**TASK PROMPT**
Your reply should reproduce the data below without a single alteration, apart from dropping the images.

**THE INPUT**

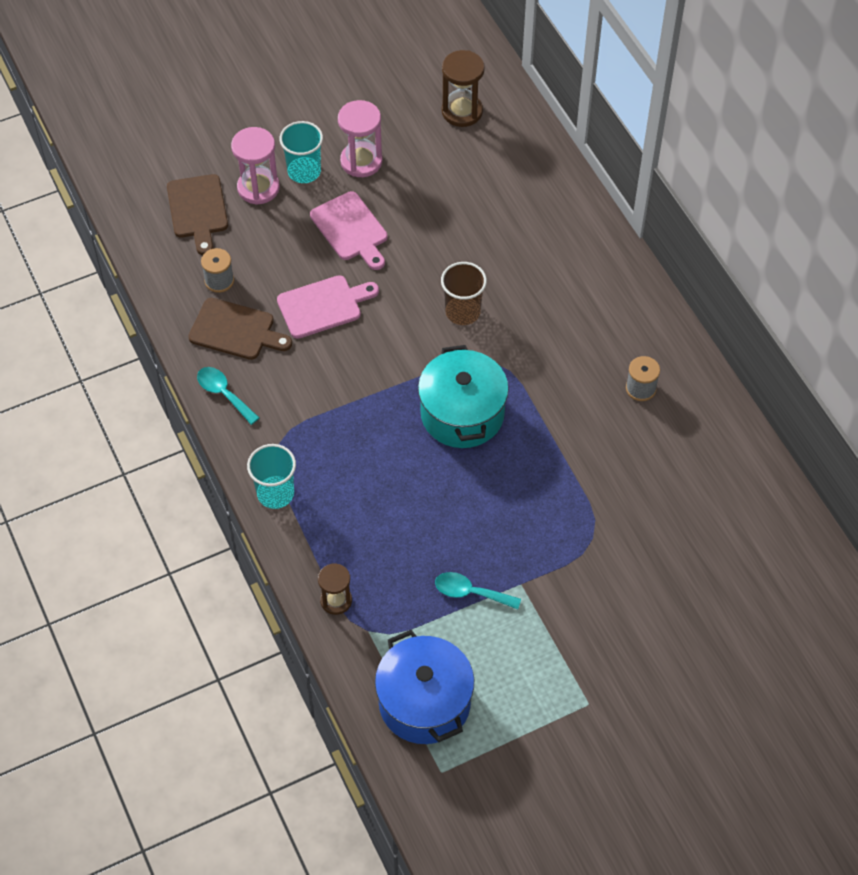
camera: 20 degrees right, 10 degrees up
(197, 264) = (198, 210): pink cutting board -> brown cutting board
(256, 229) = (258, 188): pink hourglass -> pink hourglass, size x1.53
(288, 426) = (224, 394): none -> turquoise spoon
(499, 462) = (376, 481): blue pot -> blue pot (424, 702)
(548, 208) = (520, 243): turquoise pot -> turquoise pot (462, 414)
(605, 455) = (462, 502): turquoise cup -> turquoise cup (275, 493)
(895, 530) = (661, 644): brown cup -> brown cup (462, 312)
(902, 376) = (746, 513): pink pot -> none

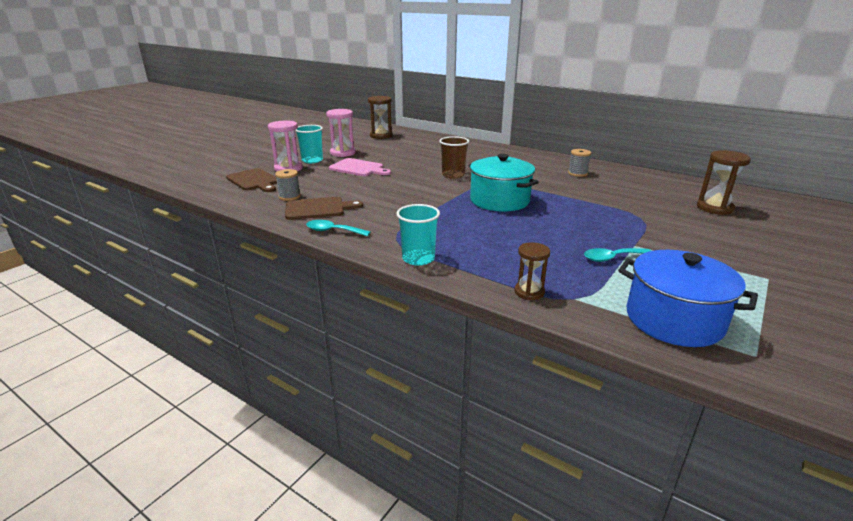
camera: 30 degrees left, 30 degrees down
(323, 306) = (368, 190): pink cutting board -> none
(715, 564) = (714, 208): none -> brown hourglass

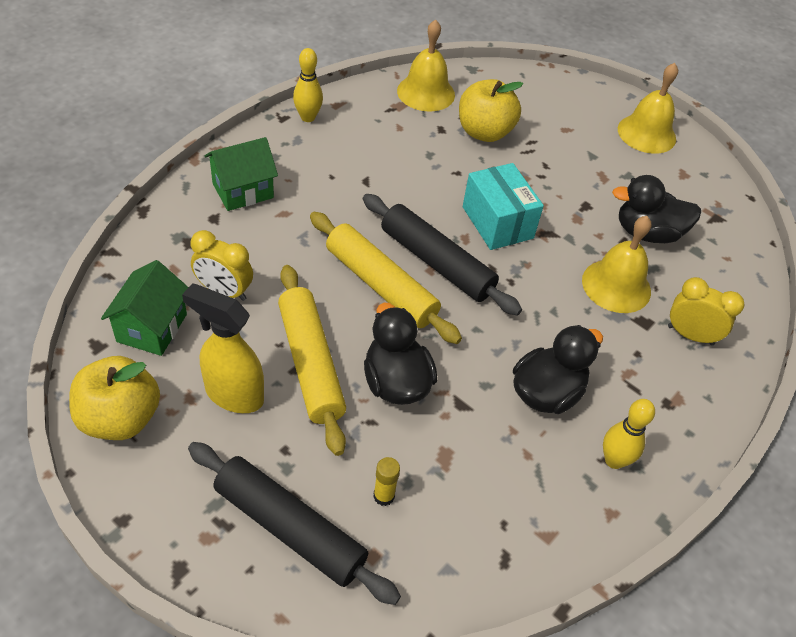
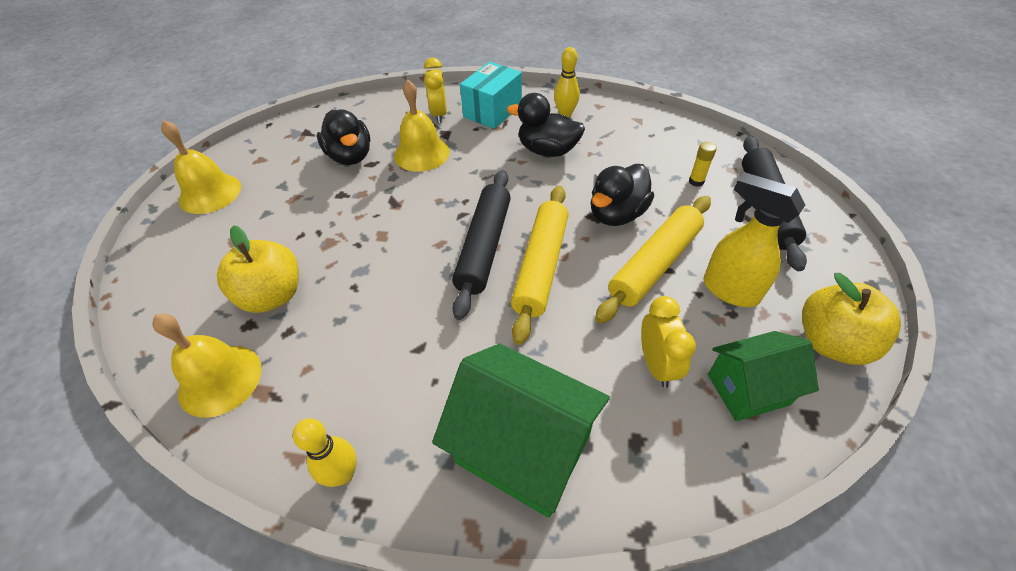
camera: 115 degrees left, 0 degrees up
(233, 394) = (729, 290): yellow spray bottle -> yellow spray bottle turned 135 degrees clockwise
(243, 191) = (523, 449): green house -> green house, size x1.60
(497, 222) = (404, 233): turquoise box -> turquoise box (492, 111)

**EXERCISE ANSWER**
camera: 20 degrees right, 10 degrees up
(197, 264) = (198, 210): pink cutting board -> brown cutting board
(256, 229) = (258, 188): pink hourglass -> pink hourglass, size x1.53
(288, 426) = (224, 394): none -> turquoise spoon
(499, 462) = (376, 481): blue pot -> blue pot (424, 702)
(548, 208) = (520, 243): turquoise pot -> turquoise pot (462, 414)
(605, 455) = (462, 502): turquoise cup -> turquoise cup (275, 493)
(895, 530) = (661, 644): brown cup -> brown cup (462, 312)
(902, 376) = (746, 513): pink pot -> none

camera: 30 degrees left, 30 degrees down
(323, 306) = (368, 190): pink cutting board -> none
(715, 564) = (714, 208): none -> brown hourglass

camera: 115 degrees left, 0 degrees up
(233, 394) = (729, 290): yellow spray bottle -> yellow spray bottle turned 135 degrees clockwise
(243, 191) = (523, 449): green house -> green house, size x1.60
(497, 222) = (404, 233): turquoise box -> turquoise box (492, 111)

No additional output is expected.